## [TASK GOAL]
Could the entries below be transcribed word for word, with the pictures omitted?

## [RECORD SET]
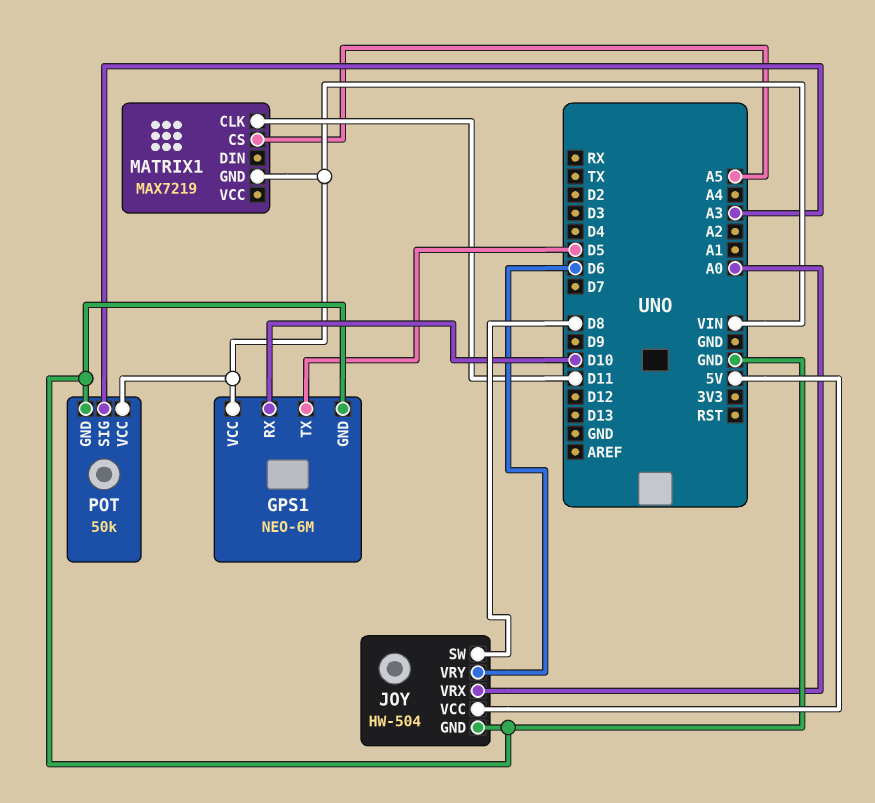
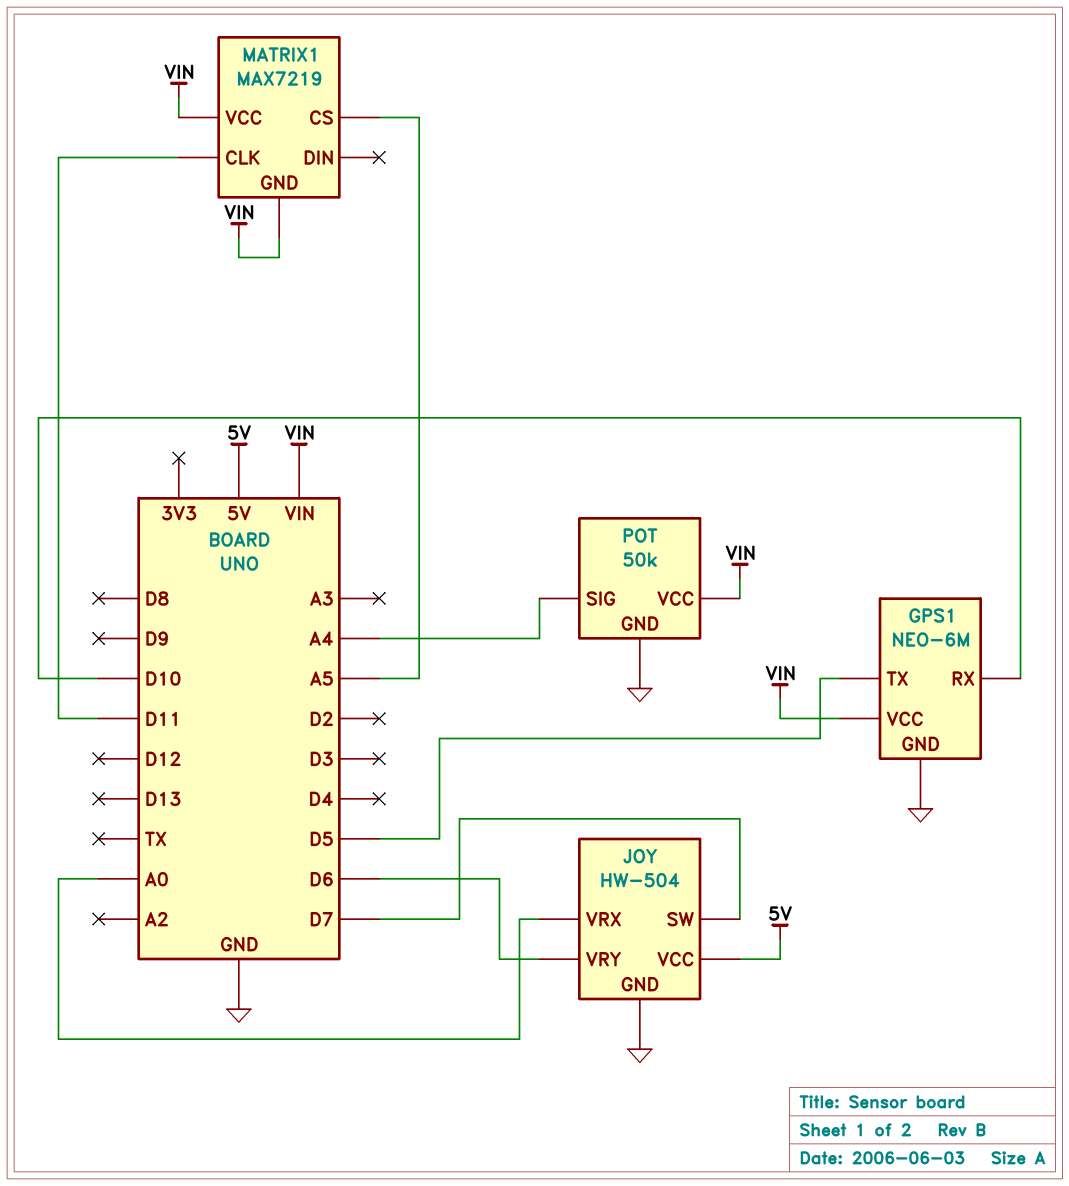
JOY pin SW: D8 -> D7
MATRIX1 pin VCC: none -> VIN
POT pin SIG: A3 -> A4

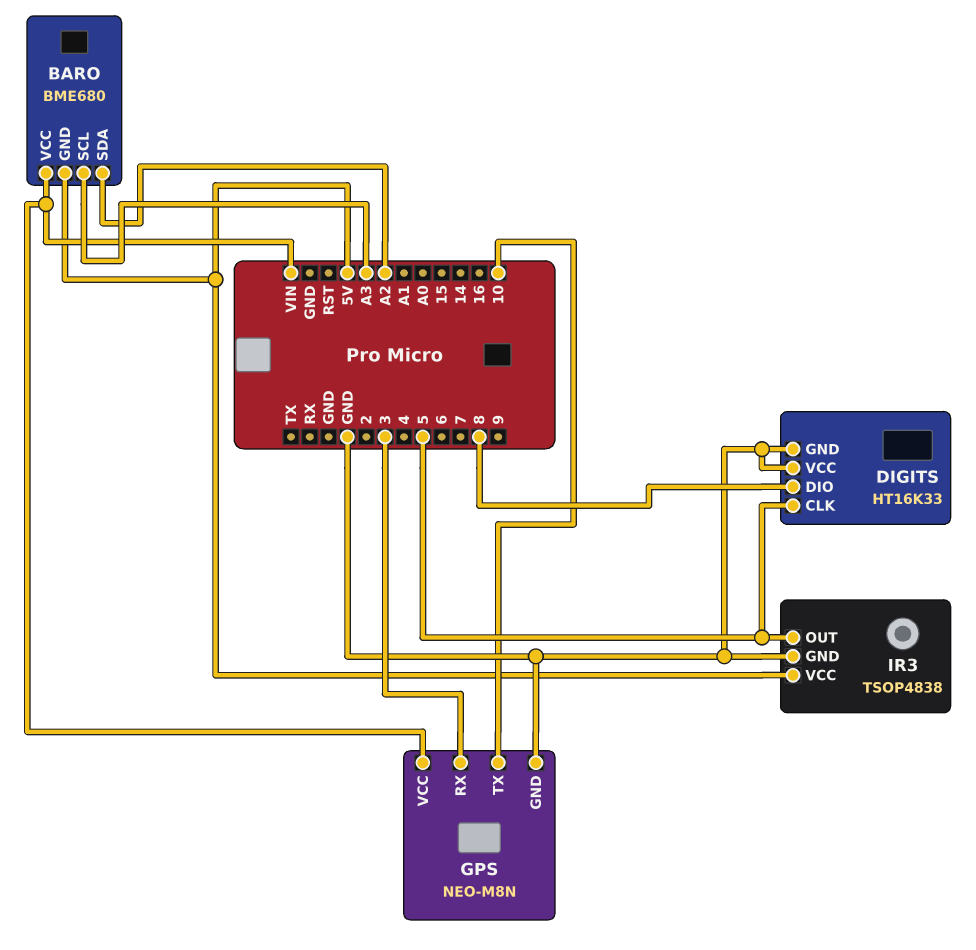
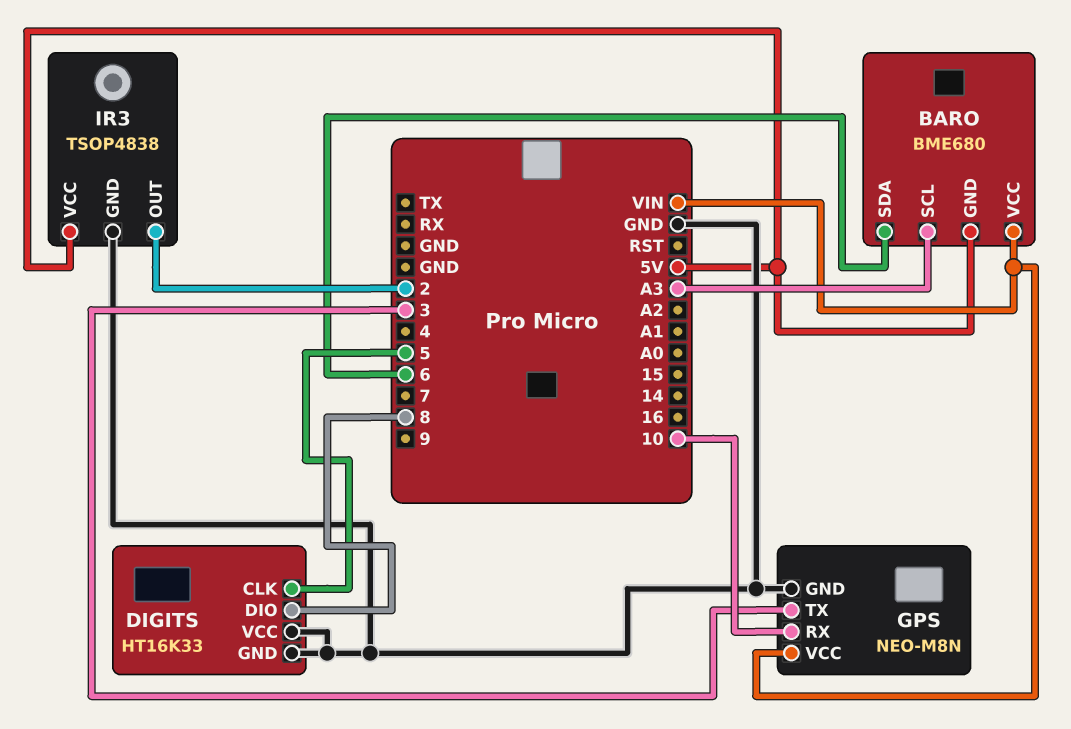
BARO pin SDA: A2 -> 6
GPS pin RX: 3 -> 10
GPS pin TX: 10 -> 3
IR3 pin OUT: 5 -> 2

## [ANSWER TO THE EXERCISE]
JOY pin SW: D8 -> D7
MATRIX1 pin VCC: none -> VIN
POT pin SIG: A3 -> A4

BARO pin SDA: A2 -> 6
GPS pin RX: 3 -> 10
GPS pin TX: 10 -> 3
IR3 pin OUT: 5 -> 2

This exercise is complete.